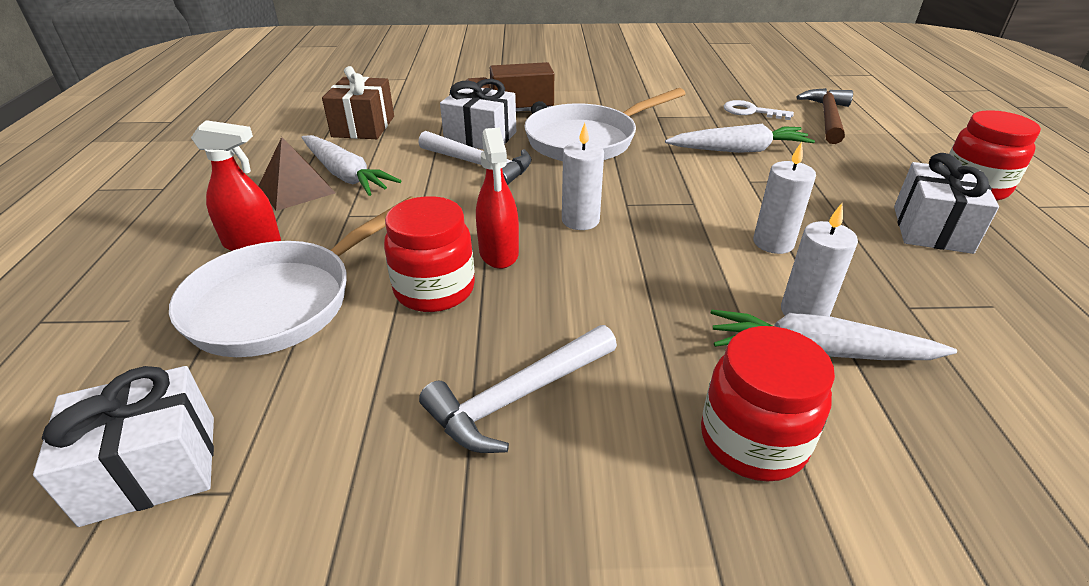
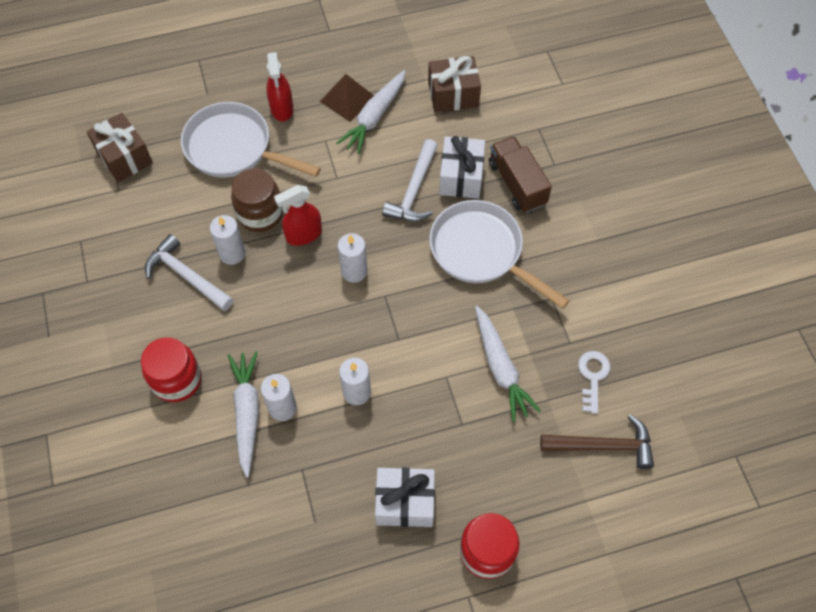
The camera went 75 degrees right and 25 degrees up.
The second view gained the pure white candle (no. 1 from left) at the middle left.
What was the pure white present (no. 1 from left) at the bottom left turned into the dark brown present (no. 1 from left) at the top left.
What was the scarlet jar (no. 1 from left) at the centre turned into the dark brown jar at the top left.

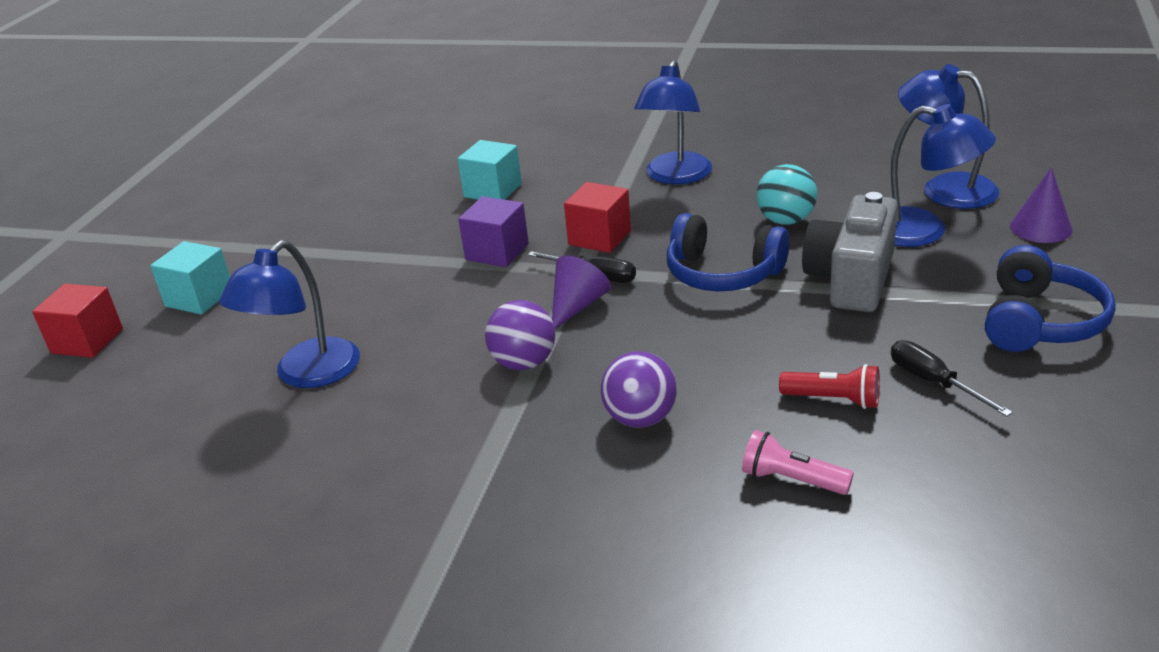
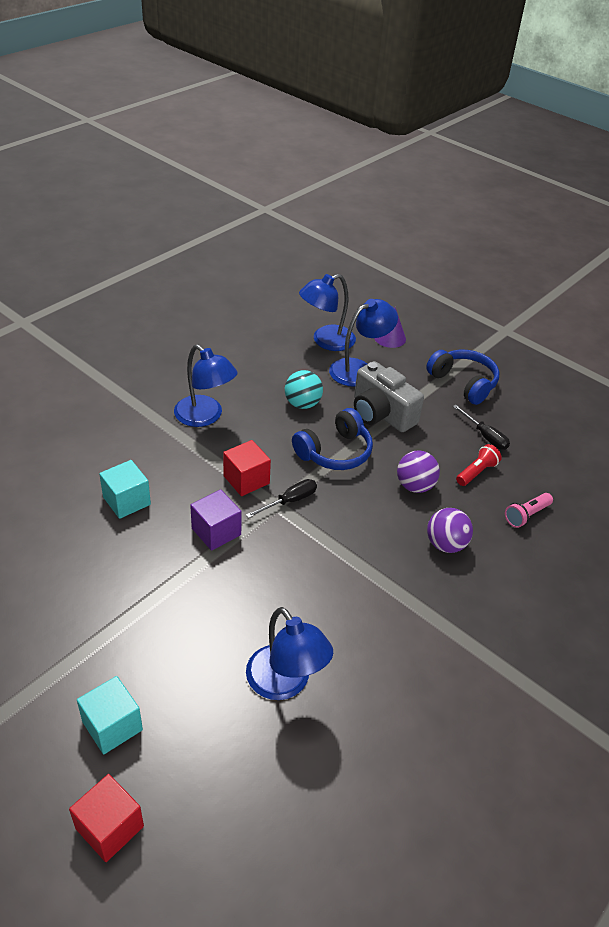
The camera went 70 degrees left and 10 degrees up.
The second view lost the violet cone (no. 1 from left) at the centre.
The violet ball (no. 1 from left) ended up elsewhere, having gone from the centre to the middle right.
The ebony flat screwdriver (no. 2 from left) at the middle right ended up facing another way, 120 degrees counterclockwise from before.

> **Exercise**: Could you write out the records again exactly, omitting each image?

> **Answer to the problem**:
The camera went 75 degrees right and 25 degrees up.
The second view gained the pure white candle (no. 1 from left) at the middle left.
What was the pure white present (no. 1 from left) at the bottom left turned into the dark brown present (no. 1 from left) at the top left.
What was the scarlet jar (no. 1 from left) at the centre turned into the dark brown jar at the top left.

The camera went 70 degrees left and 10 degrees up.
The second view lost the violet cone (no. 1 from left) at the centre.
The violet ball (no. 1 from left) ended up elsewhere, having gone from the centre to the middle right.
The ebony flat screwdriver (no. 2 from left) at the middle right ended up facing another way, 120 degrees counterclockwise from before.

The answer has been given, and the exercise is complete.